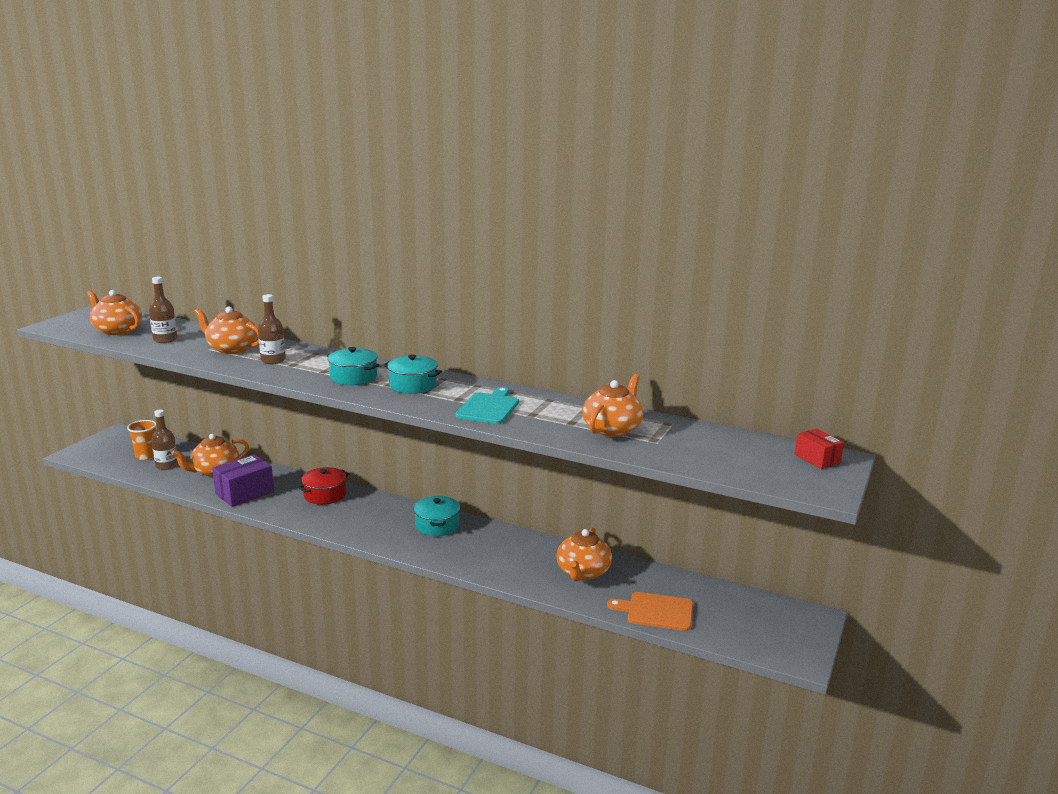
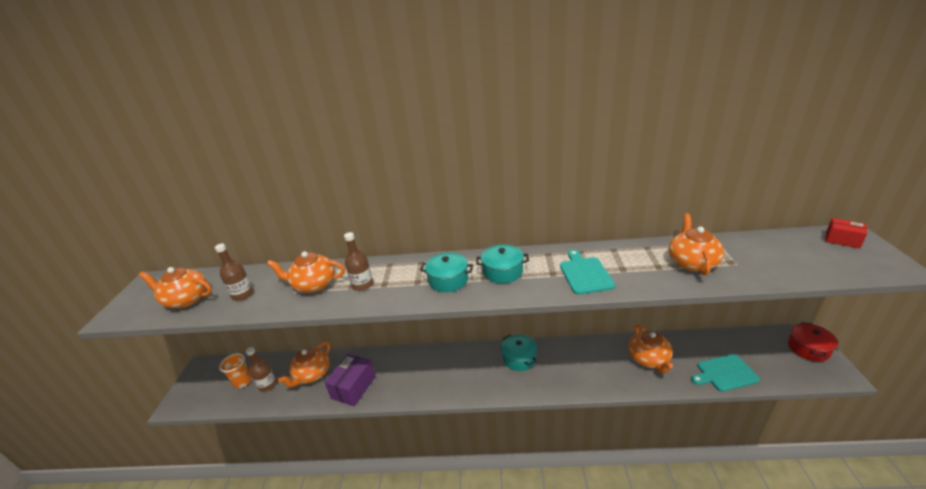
camera: 20 degrees left, 10 degrees up
(325, 495) = (416, 363): red pot -> red pot (808, 348)
(656, 611) = (725, 373): orange cutting board -> turquoise cutting board

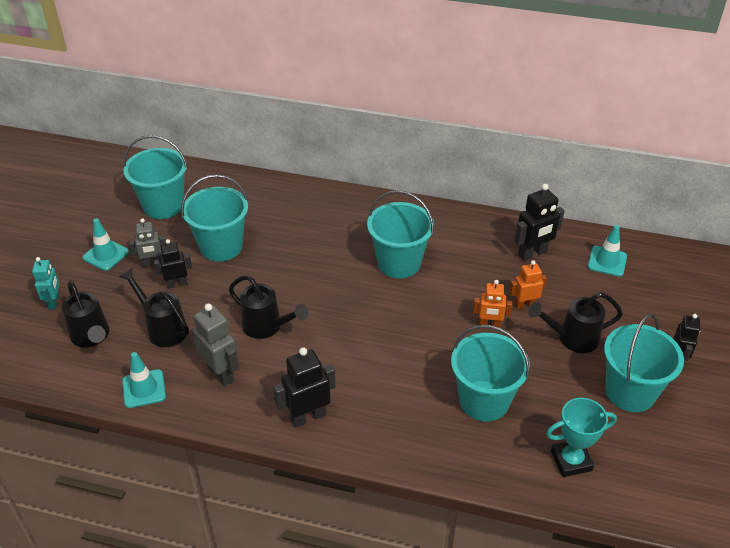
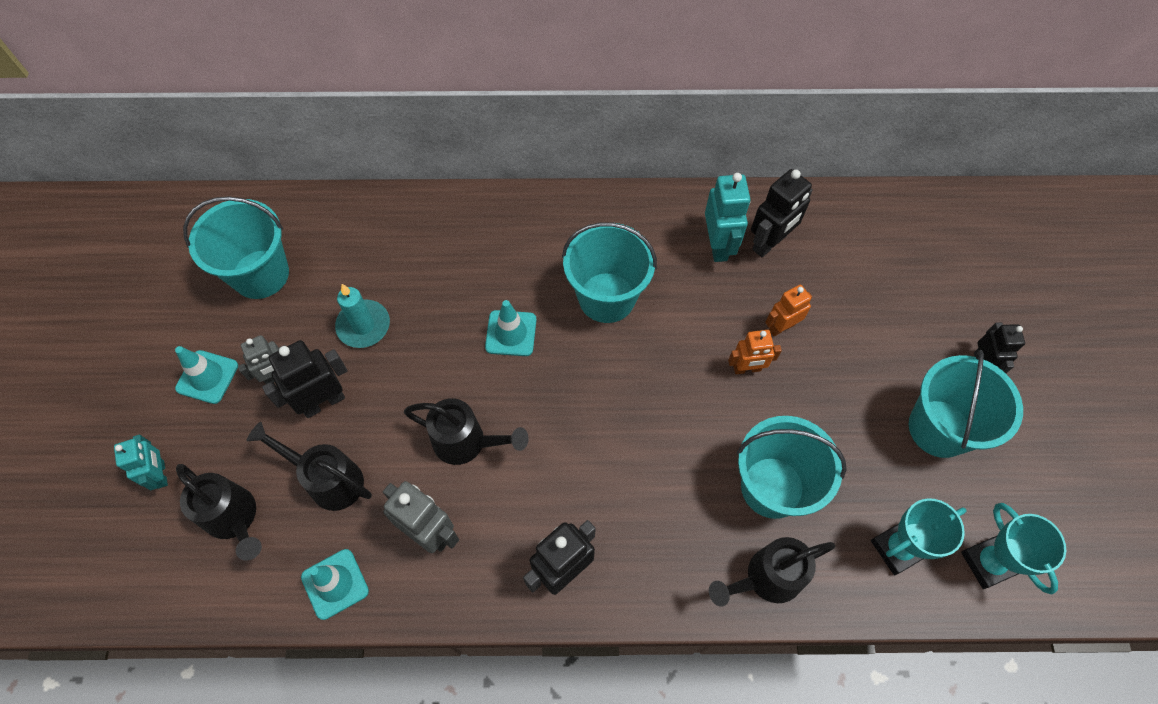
camera: 15 degrees left, 20 degrees up
(177, 284) = (323, 402): black robot -> black robot, size x1.52
(221, 247) = (363, 326): turquoise bucket -> turquoise candle
(493, 248) = (718, 245): none -> turquoise robot
(572, 338) = (852, 365): black watering can -> black watering can (766, 578)
(607, 261) = (862, 234): turquoise traffic cone -> turquoise traffic cone (511, 333)
(643, 486) = (988, 563): none -> turquoise trophy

- - - - - - -

PROBLEM TO SOLVE =>
Images aside, return each entry above precisely as it stands.

REPLY =>
camera: 20 degrees left, 10 degrees up
(325, 495) = (416, 363): red pot -> red pot (808, 348)
(656, 611) = (725, 373): orange cutting board -> turquoise cutting board

camera: 15 degrees left, 20 degrees up
(177, 284) = (323, 402): black robot -> black robot, size x1.52
(221, 247) = (363, 326): turquoise bucket -> turquoise candle
(493, 248) = (718, 245): none -> turquoise robot
(572, 338) = (852, 365): black watering can -> black watering can (766, 578)
(607, 261) = (862, 234): turquoise traffic cone -> turquoise traffic cone (511, 333)
(643, 486) = (988, 563): none -> turquoise trophy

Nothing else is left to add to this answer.